### Task description
Copy exactly the stretch of data below from the line with "(171, 198) = (198, 101): black" through the line with "(677, 470) = (479, 393): red", including both of those lines.

Start of Supplied records

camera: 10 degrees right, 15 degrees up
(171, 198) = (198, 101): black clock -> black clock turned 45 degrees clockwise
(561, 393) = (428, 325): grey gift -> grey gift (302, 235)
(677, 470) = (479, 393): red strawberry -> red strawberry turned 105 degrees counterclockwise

End of Supplied records
Start of Supplied records

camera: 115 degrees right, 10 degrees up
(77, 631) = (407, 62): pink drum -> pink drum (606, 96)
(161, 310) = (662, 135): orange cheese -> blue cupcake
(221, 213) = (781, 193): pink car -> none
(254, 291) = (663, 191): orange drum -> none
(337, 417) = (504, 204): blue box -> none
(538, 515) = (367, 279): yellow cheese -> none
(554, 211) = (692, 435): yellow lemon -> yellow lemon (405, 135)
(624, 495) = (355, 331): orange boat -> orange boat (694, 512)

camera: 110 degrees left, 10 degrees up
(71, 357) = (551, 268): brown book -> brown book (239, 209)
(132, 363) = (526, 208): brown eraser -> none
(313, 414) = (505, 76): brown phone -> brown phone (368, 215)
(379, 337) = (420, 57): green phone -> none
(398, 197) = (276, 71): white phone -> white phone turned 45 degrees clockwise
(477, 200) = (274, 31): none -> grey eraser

End of Supplied records
Start of Supplied records

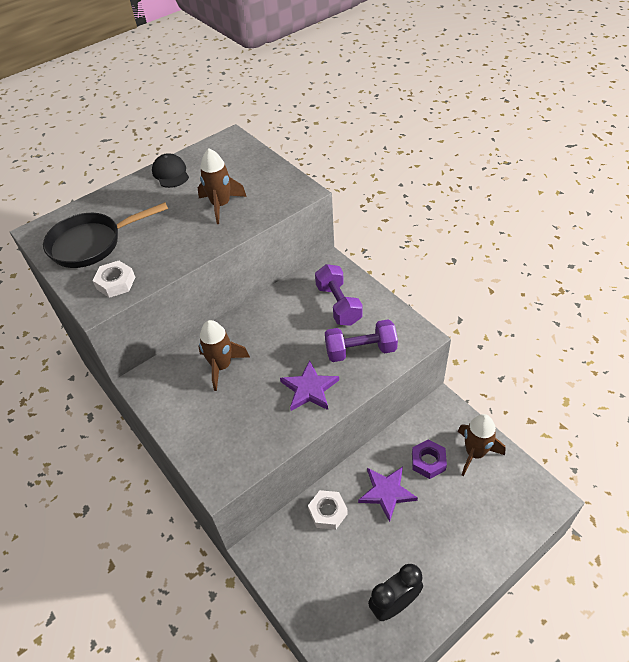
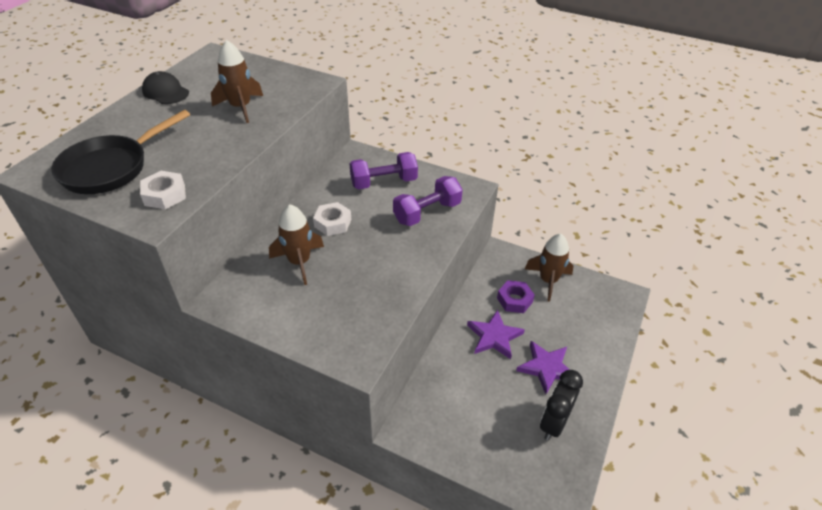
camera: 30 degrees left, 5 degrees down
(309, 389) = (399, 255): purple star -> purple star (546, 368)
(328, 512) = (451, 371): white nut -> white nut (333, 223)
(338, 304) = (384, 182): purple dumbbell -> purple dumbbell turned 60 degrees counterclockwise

End of Supplied records

### Solution to the exercise
(171, 198) = (198, 101): black clock -> black clock turned 45 degrees clockwise
(561, 393) = (428, 325): grey gift -> grey gift (302, 235)
(677, 470) = (479, 393): red strawberry -> red strawberry turned 105 degrees counterclockwise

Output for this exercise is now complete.